Transcribe verbatim the span of lines that opens with the line containing "The barco/morado ended up elsewhere, having gone from (271" and closes with the last line of the data below.

- **AVAILABLE DATA**:
•••••

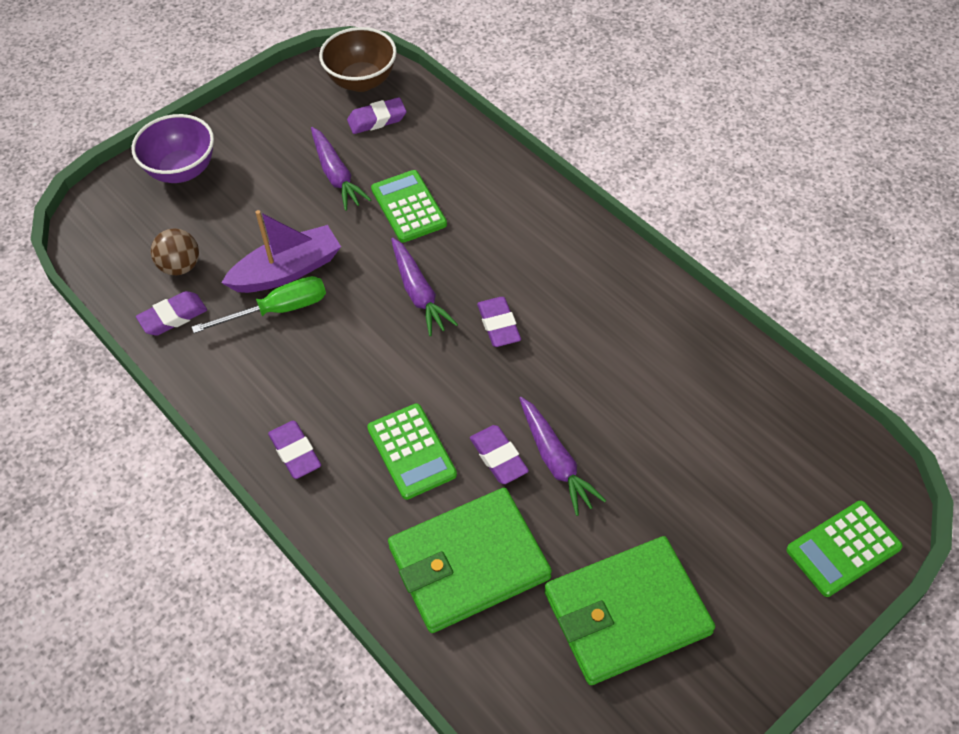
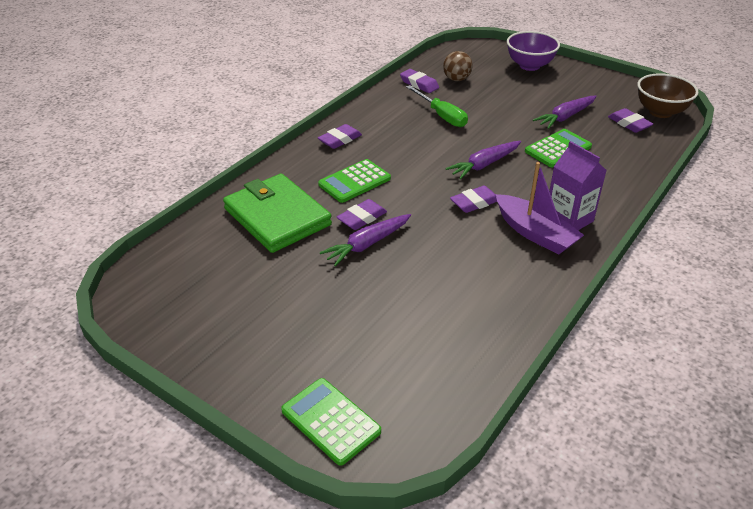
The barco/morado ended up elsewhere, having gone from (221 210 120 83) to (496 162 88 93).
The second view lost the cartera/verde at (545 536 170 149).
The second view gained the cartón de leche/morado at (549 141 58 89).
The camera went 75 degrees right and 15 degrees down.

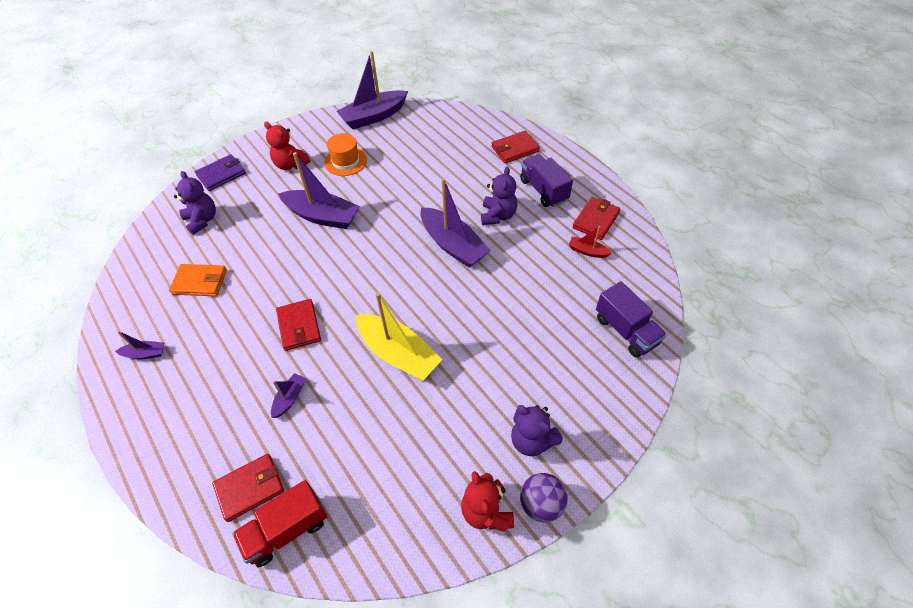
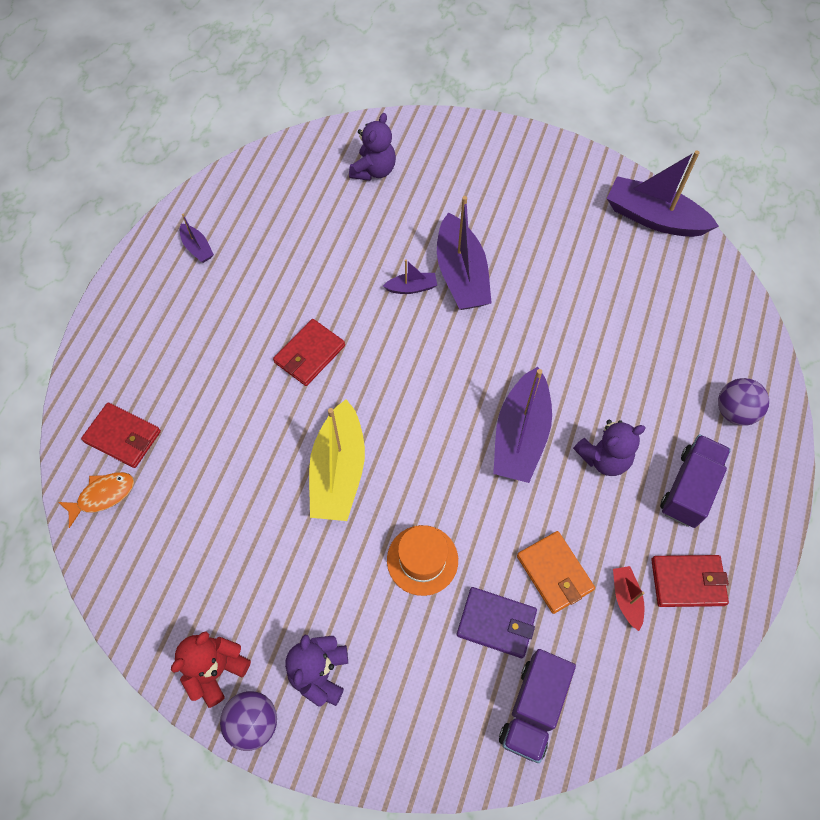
The cartera/naranja ended up elsewhere, having gone from (169 264 58 32) to (517 531 78 83).
The cartera/morado ended up elsewhere, having gone from (195 154 51 37) to (457 587 80 71).
Where the camión/rojo stood at (232 480 95 87), the pez/naranja came to stand at (58 472 76 56).
The second view lost the osito/rojo at (264 122 46 48).
The barco/morado ended up elsewhere, having gone from (271 373 35 45) to (383 259 54 35).
The sombrero/naranja ended up elsewhere, having gone from (324 133 43 43) to (387 525 71 71).
Where the cartera/rojo stood at (492 131 48 32), the pelota/morado came to stand at (718 378 51 48).
The camera went 55 degrees right and 10 degrees up.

•••••

- **RESPONSE AREA**:
The barco/morado ended up elsewhere, having gone from (271 373 35 45) to (383 259 54 35).
The sombrero/naranja ended up elsewhere, having gone from (324 133 43 43) to (387 525 71 71).
Where the cartera/rojo stood at (492 131 48 32), the pelota/morado came to stand at (718 378 51 48).
The camera went 55 degrees right and 10 degrees up.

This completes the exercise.